What you have to do: Reproduce only the lines that run from the line containing "red pentagon: (380, 327) -> (414, 390), moved" to the end of the entries below, exactly as they stand.

Dataset records:
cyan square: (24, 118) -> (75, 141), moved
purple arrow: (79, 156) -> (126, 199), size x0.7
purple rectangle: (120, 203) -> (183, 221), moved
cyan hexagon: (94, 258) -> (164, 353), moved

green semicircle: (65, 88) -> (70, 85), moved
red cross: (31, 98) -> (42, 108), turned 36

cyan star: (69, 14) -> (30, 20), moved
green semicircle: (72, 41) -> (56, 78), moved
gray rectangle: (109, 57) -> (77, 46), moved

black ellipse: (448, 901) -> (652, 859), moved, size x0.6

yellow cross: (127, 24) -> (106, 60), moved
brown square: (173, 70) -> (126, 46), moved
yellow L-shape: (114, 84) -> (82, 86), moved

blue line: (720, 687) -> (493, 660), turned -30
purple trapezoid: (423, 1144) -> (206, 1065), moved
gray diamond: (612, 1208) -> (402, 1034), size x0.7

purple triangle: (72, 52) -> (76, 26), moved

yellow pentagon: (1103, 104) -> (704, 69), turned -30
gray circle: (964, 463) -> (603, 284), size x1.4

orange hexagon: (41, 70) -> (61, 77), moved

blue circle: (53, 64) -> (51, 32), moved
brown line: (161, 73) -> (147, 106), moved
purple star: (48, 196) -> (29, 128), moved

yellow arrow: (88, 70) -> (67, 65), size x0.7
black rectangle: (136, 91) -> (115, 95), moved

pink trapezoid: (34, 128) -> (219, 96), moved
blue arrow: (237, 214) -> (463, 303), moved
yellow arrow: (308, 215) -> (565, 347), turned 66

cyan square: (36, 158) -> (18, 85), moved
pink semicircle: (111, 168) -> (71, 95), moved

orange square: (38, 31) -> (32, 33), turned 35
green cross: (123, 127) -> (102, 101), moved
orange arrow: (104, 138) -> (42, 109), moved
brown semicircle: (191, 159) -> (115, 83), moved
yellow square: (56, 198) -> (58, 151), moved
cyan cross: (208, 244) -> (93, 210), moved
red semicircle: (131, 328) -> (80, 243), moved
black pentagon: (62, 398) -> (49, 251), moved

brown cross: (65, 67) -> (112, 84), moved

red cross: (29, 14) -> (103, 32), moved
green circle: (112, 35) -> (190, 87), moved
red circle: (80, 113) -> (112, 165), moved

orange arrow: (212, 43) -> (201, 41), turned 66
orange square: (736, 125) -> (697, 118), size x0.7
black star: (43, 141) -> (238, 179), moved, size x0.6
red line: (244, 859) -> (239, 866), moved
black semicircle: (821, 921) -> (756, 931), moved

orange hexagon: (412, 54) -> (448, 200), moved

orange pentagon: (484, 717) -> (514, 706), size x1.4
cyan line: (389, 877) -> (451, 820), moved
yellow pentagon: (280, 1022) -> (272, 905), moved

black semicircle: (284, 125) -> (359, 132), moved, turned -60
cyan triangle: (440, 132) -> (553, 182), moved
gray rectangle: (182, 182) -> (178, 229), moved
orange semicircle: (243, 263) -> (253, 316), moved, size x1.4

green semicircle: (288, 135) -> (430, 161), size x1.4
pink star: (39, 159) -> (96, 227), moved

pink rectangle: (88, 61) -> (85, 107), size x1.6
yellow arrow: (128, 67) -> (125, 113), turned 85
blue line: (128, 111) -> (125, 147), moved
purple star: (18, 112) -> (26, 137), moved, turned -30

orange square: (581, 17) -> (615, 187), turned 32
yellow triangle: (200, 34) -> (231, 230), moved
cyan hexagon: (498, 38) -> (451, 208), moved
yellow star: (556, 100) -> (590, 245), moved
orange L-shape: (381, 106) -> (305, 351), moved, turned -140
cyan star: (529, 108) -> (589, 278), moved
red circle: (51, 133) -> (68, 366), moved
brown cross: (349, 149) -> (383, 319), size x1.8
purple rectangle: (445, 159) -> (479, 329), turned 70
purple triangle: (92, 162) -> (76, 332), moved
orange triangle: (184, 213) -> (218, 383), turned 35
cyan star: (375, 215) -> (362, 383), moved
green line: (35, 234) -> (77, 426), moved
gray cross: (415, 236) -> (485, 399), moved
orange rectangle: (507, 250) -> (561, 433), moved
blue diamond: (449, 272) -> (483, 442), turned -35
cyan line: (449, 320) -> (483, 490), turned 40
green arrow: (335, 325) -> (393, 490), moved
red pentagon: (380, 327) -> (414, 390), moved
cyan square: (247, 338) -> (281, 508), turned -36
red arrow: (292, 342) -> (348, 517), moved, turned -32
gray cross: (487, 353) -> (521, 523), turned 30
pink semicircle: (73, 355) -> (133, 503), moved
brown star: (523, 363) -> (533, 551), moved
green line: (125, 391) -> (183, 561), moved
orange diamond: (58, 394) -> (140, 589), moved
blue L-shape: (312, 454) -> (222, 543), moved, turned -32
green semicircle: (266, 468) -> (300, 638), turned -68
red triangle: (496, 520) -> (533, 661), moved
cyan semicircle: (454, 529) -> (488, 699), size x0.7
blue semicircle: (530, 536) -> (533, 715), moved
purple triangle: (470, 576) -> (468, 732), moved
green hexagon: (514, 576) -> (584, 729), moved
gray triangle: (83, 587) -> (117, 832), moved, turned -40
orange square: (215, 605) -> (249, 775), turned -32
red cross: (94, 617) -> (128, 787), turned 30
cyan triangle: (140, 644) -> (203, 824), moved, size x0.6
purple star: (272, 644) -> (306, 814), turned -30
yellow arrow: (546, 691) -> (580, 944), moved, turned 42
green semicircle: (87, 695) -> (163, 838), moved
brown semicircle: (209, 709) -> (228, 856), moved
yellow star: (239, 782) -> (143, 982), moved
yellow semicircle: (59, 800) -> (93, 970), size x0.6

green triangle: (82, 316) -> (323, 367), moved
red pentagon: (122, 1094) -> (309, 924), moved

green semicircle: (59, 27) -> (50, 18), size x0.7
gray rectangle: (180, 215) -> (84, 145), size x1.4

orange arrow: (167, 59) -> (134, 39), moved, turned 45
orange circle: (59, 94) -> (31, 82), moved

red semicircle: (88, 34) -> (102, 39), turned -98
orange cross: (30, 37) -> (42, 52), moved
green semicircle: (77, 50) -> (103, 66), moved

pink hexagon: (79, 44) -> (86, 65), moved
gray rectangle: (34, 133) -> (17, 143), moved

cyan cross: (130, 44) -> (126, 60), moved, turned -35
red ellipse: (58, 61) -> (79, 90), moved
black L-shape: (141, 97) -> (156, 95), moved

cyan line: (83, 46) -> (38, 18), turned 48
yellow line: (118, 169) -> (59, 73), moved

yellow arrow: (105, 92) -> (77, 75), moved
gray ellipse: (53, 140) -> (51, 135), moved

Answer box:
red pentagon: (380, 327) -> (414, 390), moved
cyan square: (247, 338) -> (281, 508), turned -36
red arrow: (292, 342) -> (348, 517), moved, turned -32
gray cross: (487, 353) -> (521, 523), turned 30
pink semicircle: (73, 355) -> (133, 503), moved
brown star: (523, 363) -> (533, 551), moved
green line: (125, 391) -> (183, 561), moved
orange diamond: (58, 394) -> (140, 589), moved
blue L-shape: (312, 454) -> (222, 543), moved, turned -32
green semicircle: (266, 468) -> (300, 638), turned -68
red triangle: (496, 520) -> (533, 661), moved
cyan semicircle: (454, 529) -> (488, 699), size x0.7
blue semicircle: (530, 536) -> (533, 715), moved
purple triangle: (470, 576) -> (468, 732), moved
green hexagon: (514, 576) -> (584, 729), moved
gray triangle: (83, 587) -> (117, 832), moved, turned -40
orange square: (215, 605) -> (249, 775), turned -32
red cross: (94, 617) -> (128, 787), turned 30
cyan triangle: (140, 644) -> (203, 824), moved, size x0.6
purple star: (272, 644) -> (306, 814), turned -30
yellow arrow: (546, 691) -> (580, 944), moved, turned 42
green semicircle: (87, 695) -> (163, 838), moved
brown semicircle: (209, 709) -> (228, 856), moved
yellow star: (239, 782) -> (143, 982), moved
yellow semicircle: (59, 800) -> (93, 970), size x0.6

green triangle: (82, 316) -> (323, 367), moved
red pentagon: (122, 1094) -> (309, 924), moved

green semicircle: (59, 27) -> (50, 18), size x0.7
gray rectangle: (180, 215) -> (84, 145), size x1.4

orange arrow: (167, 59) -> (134, 39), moved, turned 45
orange circle: (59, 94) -> (31, 82), moved

red semicircle: (88, 34) -> (102, 39), turned -98
orange cross: (30, 37) -> (42, 52), moved
green semicircle: (77, 50) -> (103, 66), moved

pink hexagon: (79, 44) -> (86, 65), moved
gray rectangle: (34, 133) -> (17, 143), moved

cyan cross: (130, 44) -> (126, 60), moved, turned -35
red ellipse: (58, 61) -> (79, 90), moved
black L-shape: (141, 97) -> (156, 95), moved

cyan line: (83, 46) -> (38, 18), turned 48
yellow line: (118, 169) -> (59, 73), moved

yellow arrow: (105, 92) -> (77, 75), moved
gray ellipse: (53, 140) -> (51, 135), moved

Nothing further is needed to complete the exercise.